Your answer should be the full data, transcribed exactly, with no pictures in it.

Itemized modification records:
+++++
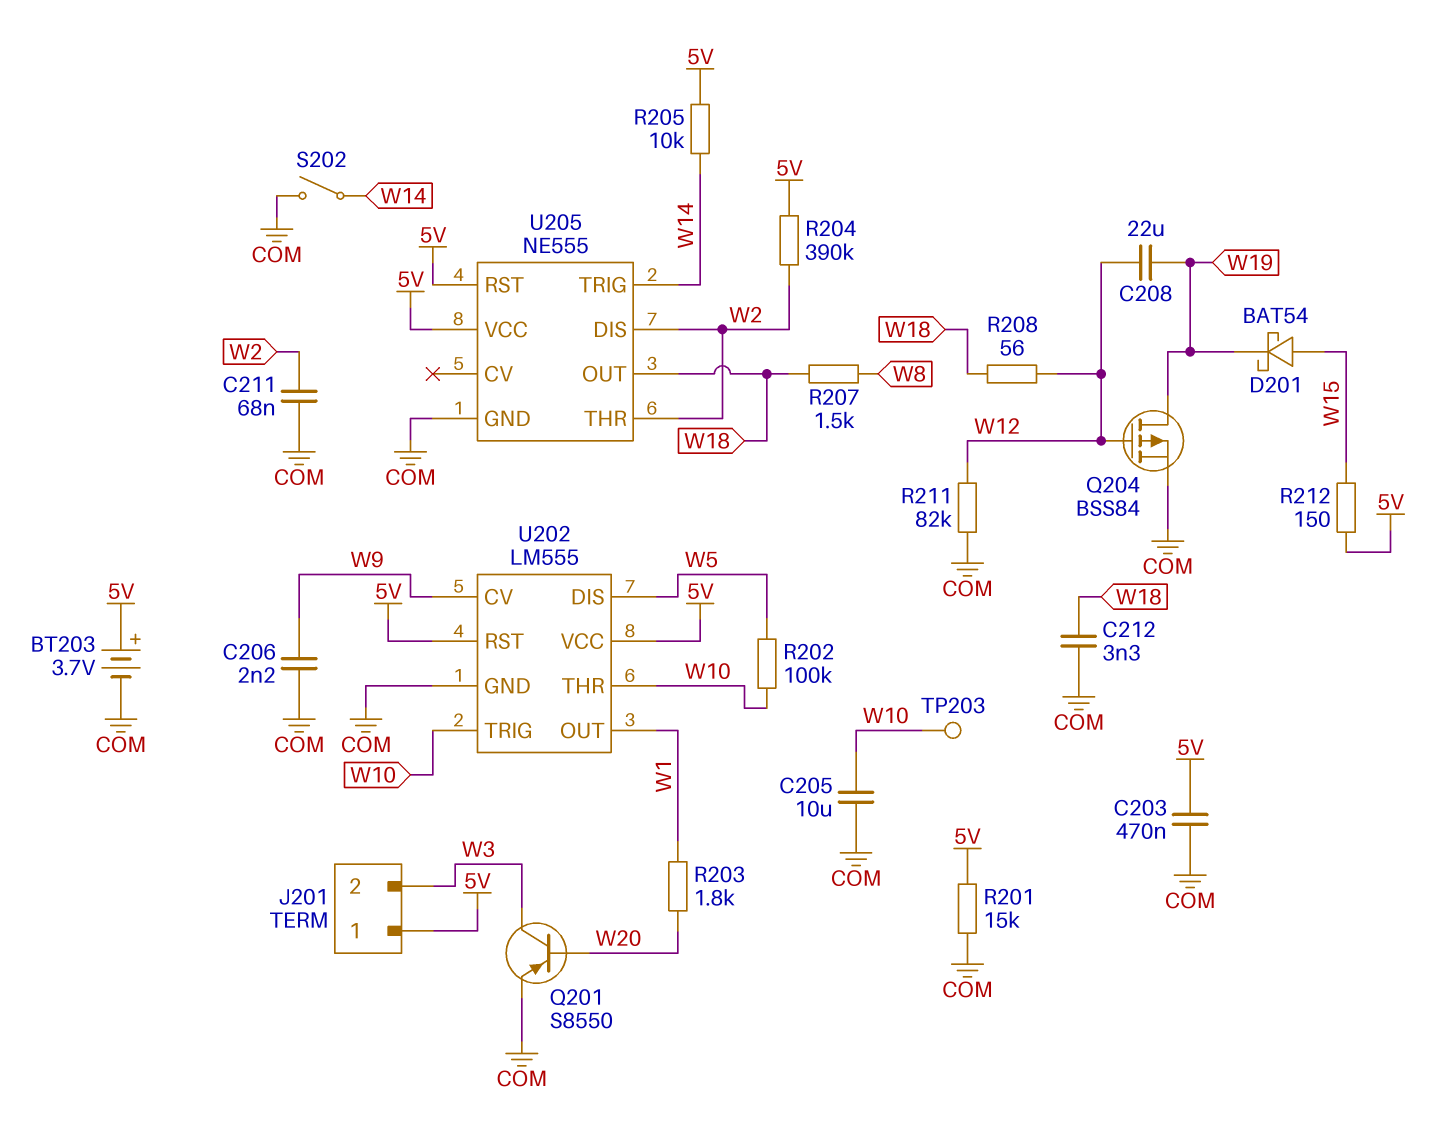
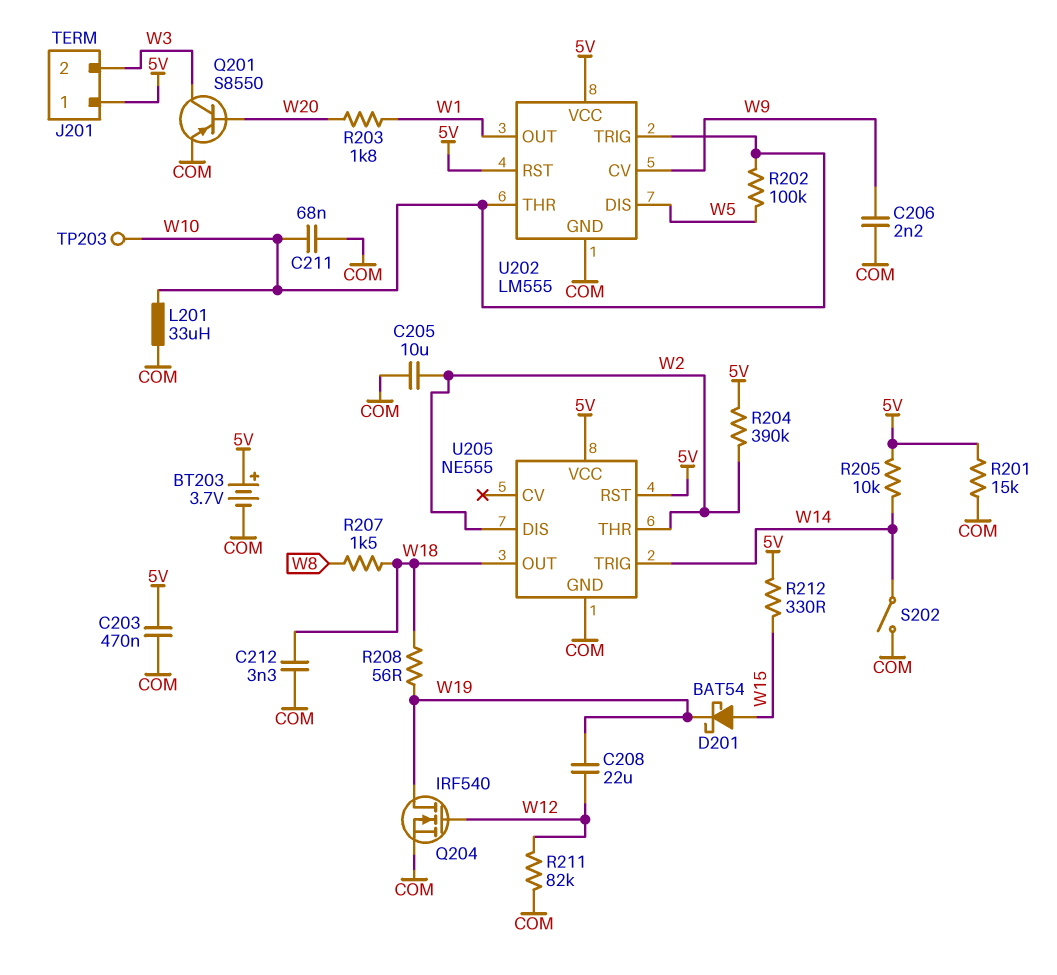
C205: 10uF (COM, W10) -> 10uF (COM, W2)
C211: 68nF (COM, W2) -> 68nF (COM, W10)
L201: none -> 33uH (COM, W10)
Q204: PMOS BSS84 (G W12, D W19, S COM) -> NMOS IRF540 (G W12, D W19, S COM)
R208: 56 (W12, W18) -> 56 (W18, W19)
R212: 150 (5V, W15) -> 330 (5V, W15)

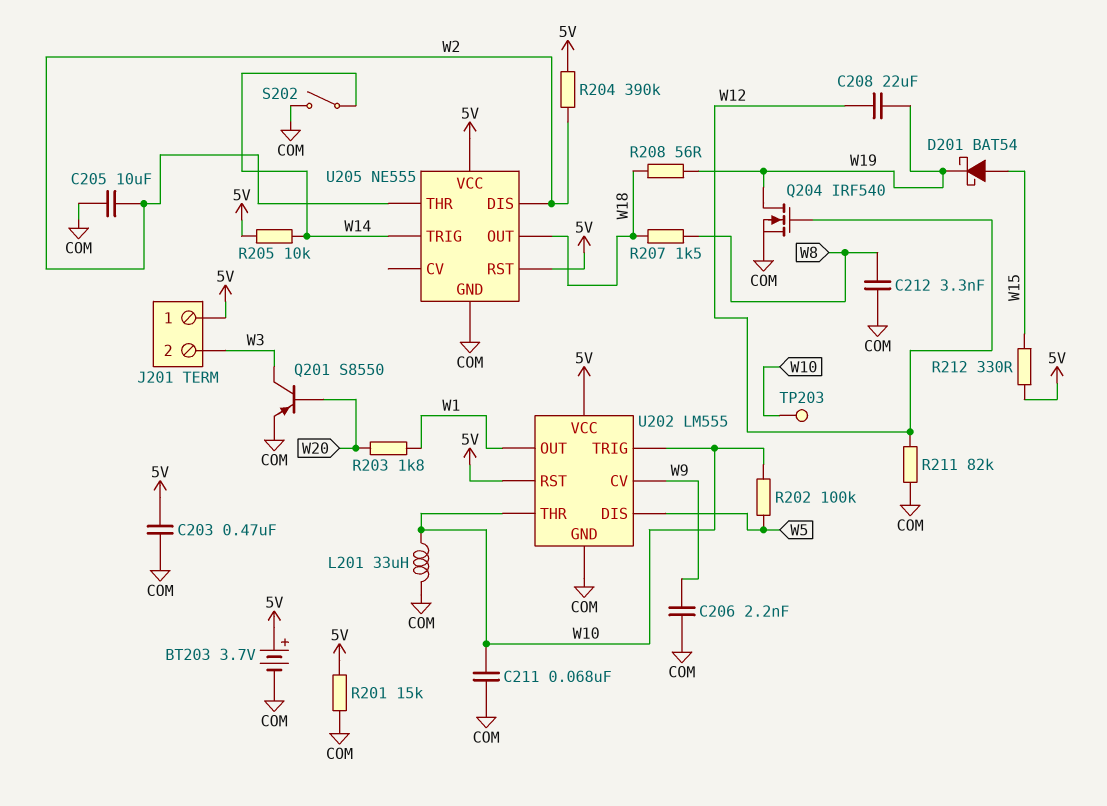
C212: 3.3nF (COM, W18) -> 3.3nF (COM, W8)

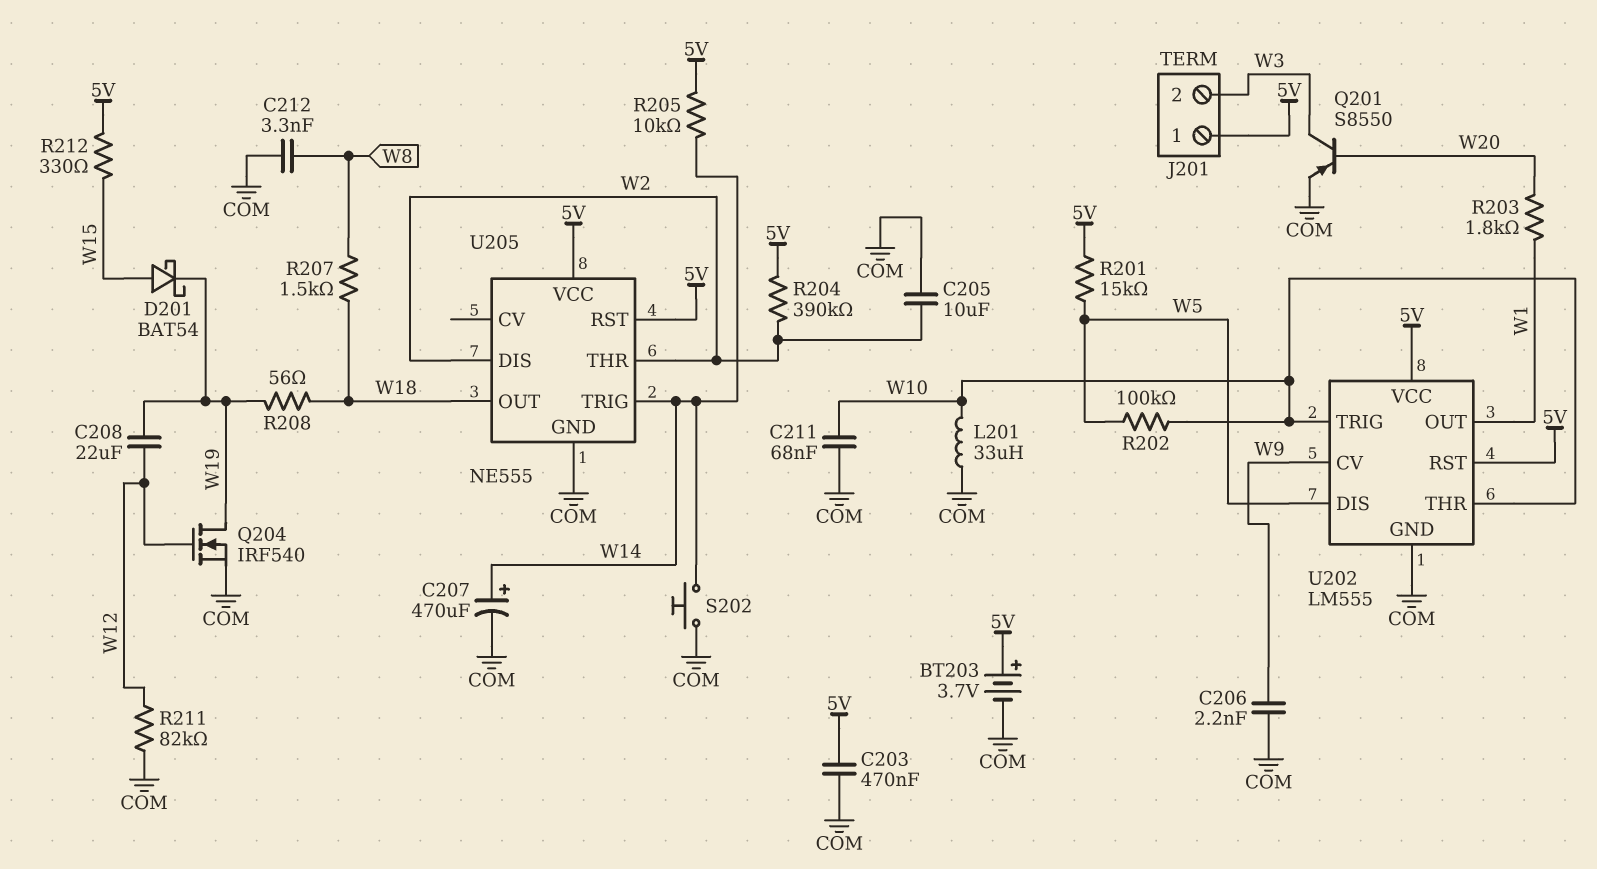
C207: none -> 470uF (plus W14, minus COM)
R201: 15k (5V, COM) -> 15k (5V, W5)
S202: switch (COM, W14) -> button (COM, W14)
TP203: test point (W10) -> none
+++++
## REPLY TO THE EXERCISE
C205: 10uF (COM, W10) -> 10uF (COM, W2)
C211: 68nF (COM, W2) -> 68nF (COM, W10)
L201: none -> 33uH (COM, W10)
Q204: PMOS BSS84 (G W12, D W19, S COM) -> NMOS IRF540 (G W12, D W19, S COM)
R208: 56 (W12, W18) -> 56 (W18, W19)
R212: 150 (5V, W15) -> 330 (5V, W15)

C212: 3.3nF (COM, W18) -> 3.3nF (COM, W8)

C207: none -> 470uF (plus W14, minus COM)
R201: 15k (5V, COM) -> 15k (5V, W5)
S202: switch (COM, W14) -> button (COM, W14)
TP203: test point (W10) -> none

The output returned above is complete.